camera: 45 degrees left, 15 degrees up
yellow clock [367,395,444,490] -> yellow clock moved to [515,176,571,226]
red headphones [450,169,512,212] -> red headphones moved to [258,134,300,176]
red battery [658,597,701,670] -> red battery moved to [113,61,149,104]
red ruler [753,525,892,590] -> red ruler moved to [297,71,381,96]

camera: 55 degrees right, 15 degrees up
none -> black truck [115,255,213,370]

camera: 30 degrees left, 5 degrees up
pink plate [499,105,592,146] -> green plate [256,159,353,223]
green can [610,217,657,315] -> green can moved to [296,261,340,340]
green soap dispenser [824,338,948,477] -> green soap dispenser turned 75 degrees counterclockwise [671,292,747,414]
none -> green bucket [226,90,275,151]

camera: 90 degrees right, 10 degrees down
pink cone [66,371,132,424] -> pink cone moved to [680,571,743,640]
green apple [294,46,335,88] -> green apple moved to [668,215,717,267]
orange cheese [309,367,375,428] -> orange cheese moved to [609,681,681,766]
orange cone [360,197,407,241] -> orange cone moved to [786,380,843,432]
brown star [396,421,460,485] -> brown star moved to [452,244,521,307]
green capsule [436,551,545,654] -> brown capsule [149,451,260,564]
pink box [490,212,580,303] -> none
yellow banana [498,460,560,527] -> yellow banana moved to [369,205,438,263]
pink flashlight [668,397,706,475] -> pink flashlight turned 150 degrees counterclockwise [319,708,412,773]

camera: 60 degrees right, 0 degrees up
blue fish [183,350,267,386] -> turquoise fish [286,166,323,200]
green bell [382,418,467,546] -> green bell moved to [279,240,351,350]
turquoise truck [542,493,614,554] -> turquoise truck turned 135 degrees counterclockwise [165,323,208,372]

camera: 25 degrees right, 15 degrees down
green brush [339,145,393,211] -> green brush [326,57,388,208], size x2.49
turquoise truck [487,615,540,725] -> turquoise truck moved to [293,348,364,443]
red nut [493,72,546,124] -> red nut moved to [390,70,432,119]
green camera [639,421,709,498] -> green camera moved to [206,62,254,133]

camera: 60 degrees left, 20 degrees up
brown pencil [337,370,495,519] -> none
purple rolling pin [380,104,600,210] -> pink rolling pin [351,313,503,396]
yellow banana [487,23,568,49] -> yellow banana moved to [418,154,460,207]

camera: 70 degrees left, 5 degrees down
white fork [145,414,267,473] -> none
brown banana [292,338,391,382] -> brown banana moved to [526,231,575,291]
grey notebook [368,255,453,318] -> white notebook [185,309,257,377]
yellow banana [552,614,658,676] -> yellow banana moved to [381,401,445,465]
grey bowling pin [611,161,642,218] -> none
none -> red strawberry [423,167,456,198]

• **Task directions**
From the data above, reproduce word for word the lines running from the line with "camera: 70 degrees left, 5 degrees down" to the line with "grey notebook [368,255,453,318]", ends included.

• **Exercise answer**
camera: 70 degrees left, 5 degrees down
white fork [145,414,267,473] -> none
brown banana [292,338,391,382] -> brown banana moved to [526,231,575,291]
grey notebook [368,255,453,318] -> white notebook [185,309,257,377]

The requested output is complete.